What you will do: Your answer must be one number: the count of lines below that include "truck".

***** Working data *****

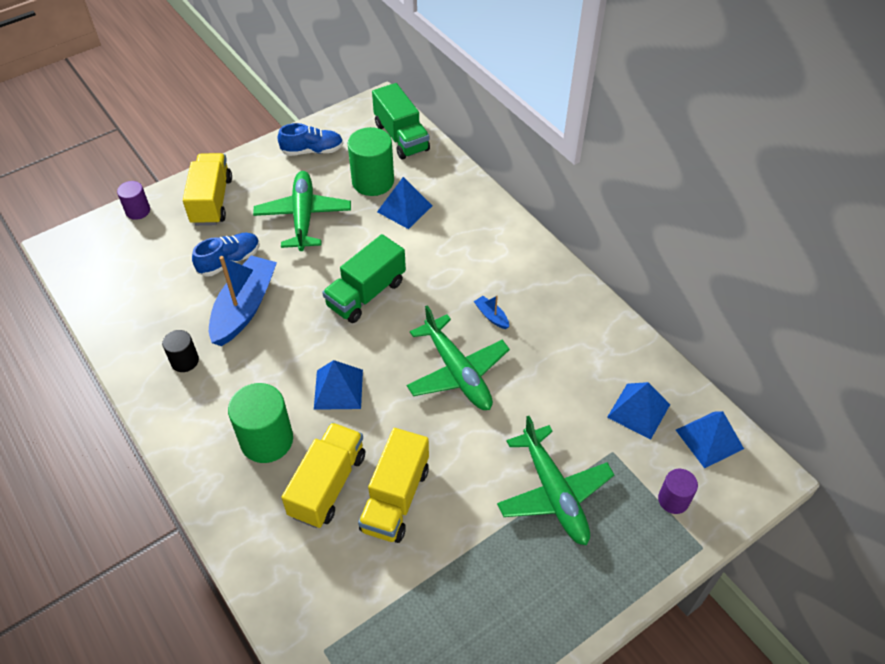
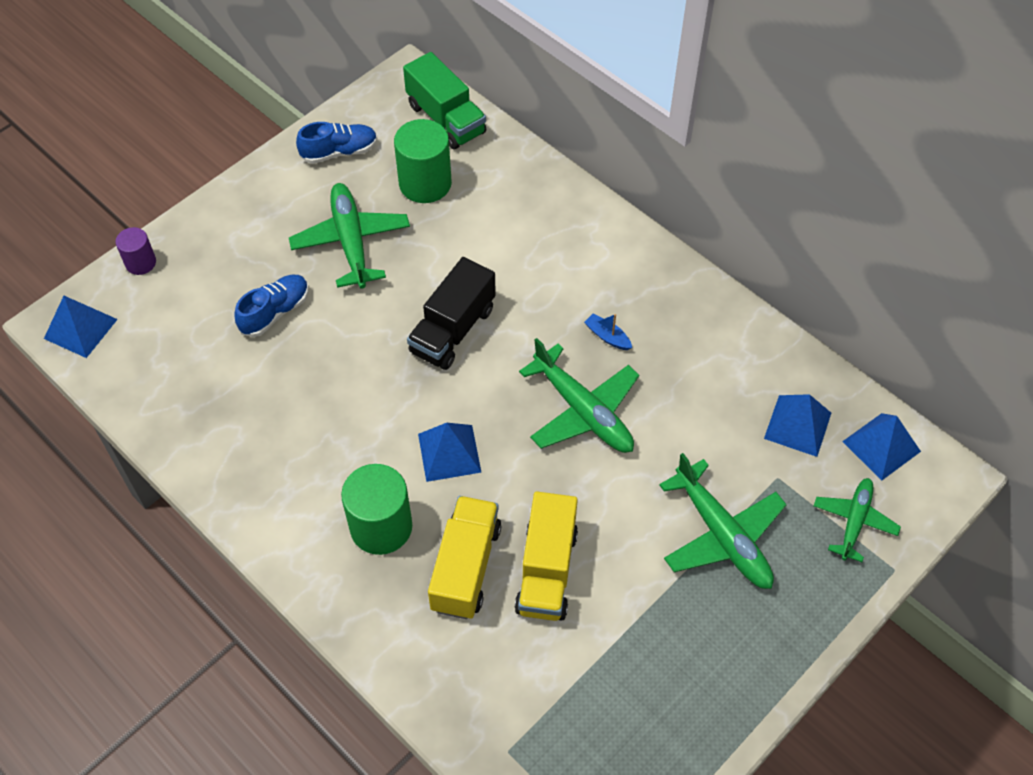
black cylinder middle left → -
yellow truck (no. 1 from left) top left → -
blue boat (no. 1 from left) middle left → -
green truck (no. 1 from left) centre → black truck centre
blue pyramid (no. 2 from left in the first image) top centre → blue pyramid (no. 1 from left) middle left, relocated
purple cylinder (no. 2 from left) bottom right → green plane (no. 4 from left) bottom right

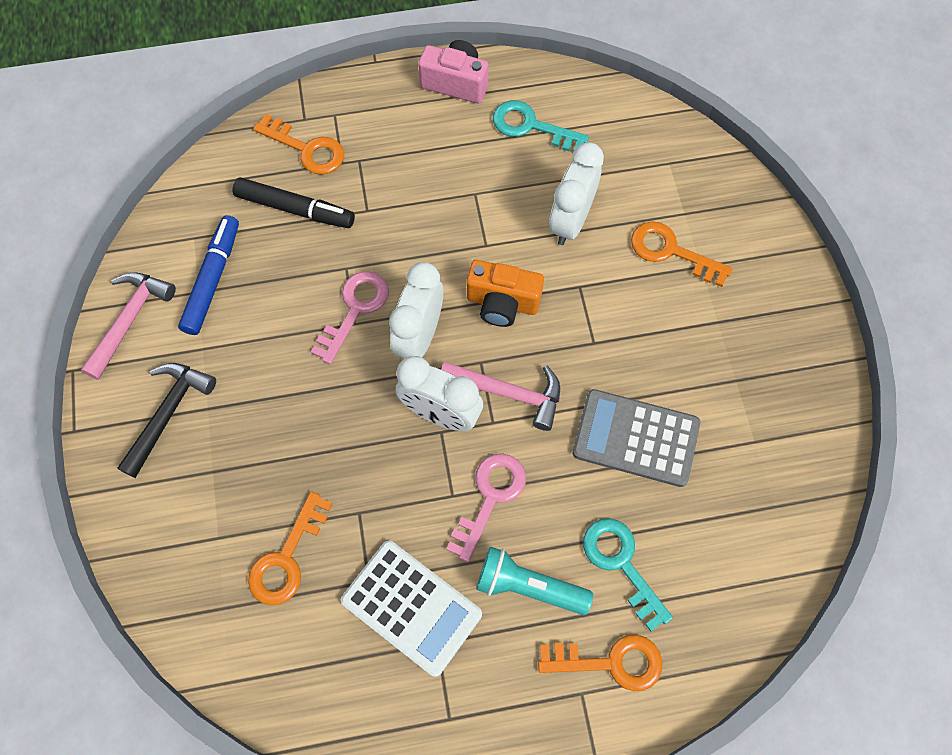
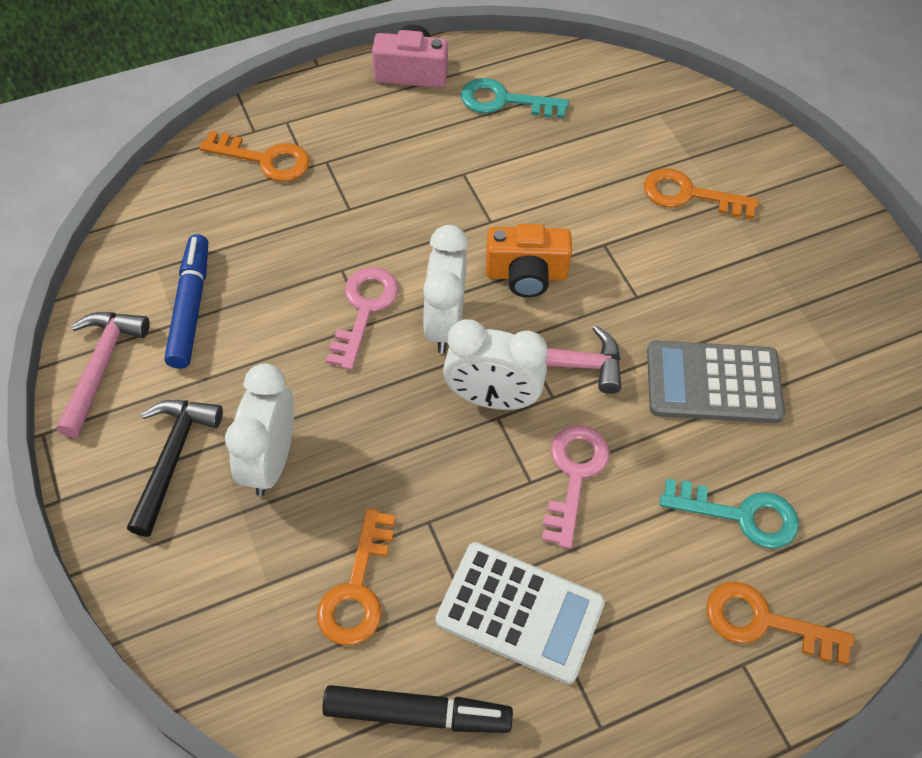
black marker top left → black marker bottom centre, relocated
turquoise flashlight bottom centre → -
orange key (no. 3 from left in the first image) bottom centre → orange key (no. 4 from left) bottom right, 150 degrees counterclockwise
white clock (no. 3 from left in the first image) top centre → white clock (no. 1 from left) middle left, relocated
turquoise key (no. 2 from left) bottom centre → turquoise key (no. 2 from left) bottom right, 150 degrees clockwise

*****

Task result: 2